> [Given records]:
○ ○ ○
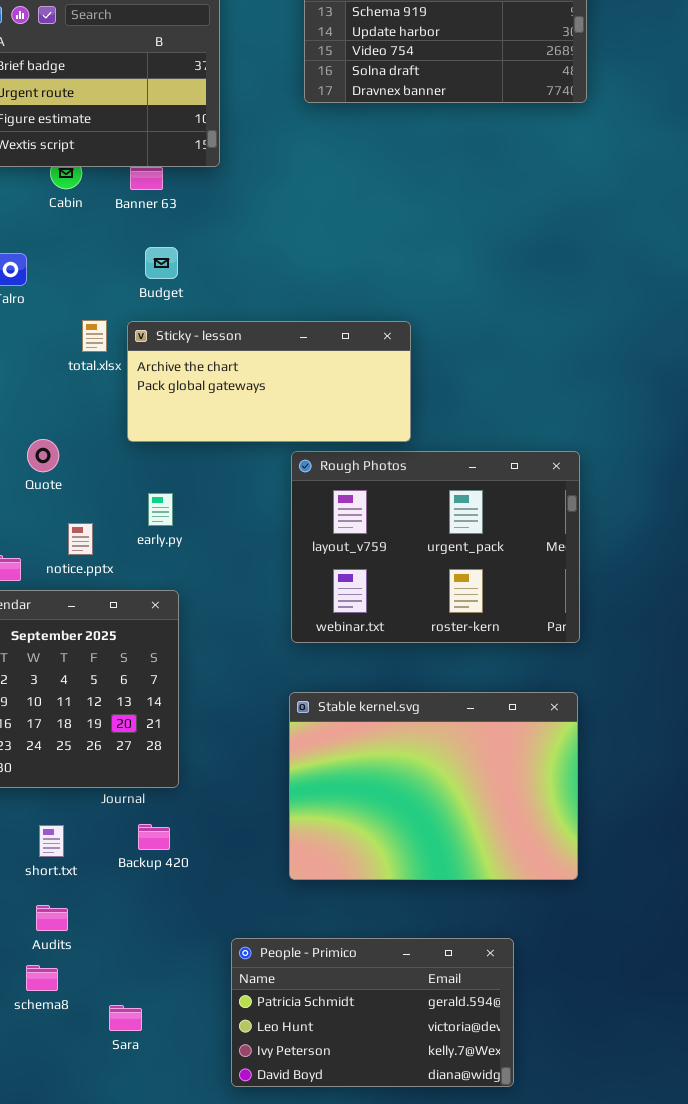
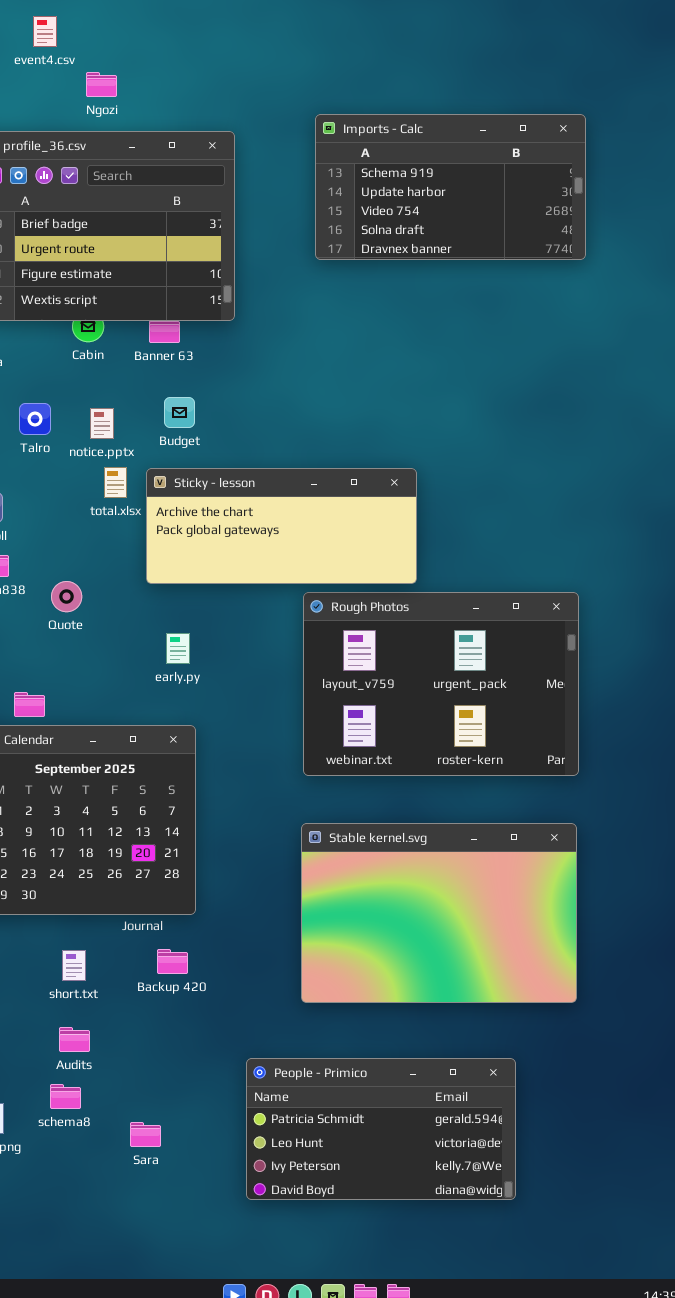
notice.pptx: [68,523,93,555] -> [90,408,114,439], moved

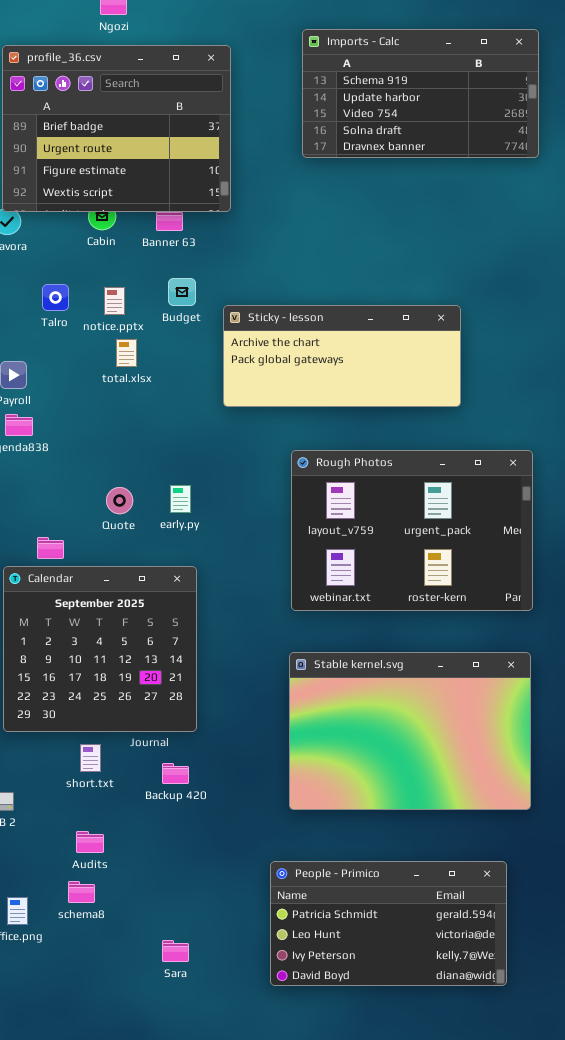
Sticky - lesson: [146,468,417,584] -> [223,305,461,407], moved
Quote: [51,581,82,612] -> [106,487,133,514], moved
short.txt: [62,950,86,981] -> [80,744,101,772], moved
People - Primico: [246,1058,516,1200] -> [270,861,507,986], moved
Sara: [130,1122,161,1147] -> [162,940,189,962], moved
○ ○ ○
> [Required action]:
The records above must be repeated in full and exactly, but without any of the pictures.

> [Your response]:
notice.pptx: [68,523,93,555] -> [90,408,114,439], moved

Sticky - lesson: [146,468,417,584] -> [223,305,461,407], moved
Quote: [51,581,82,612] -> [106,487,133,514], moved
short.txt: [62,950,86,981] -> [80,744,101,772], moved
People - Primico: [246,1058,516,1200] -> [270,861,507,986], moved
Sara: [130,1122,161,1147] -> [162,940,189,962], moved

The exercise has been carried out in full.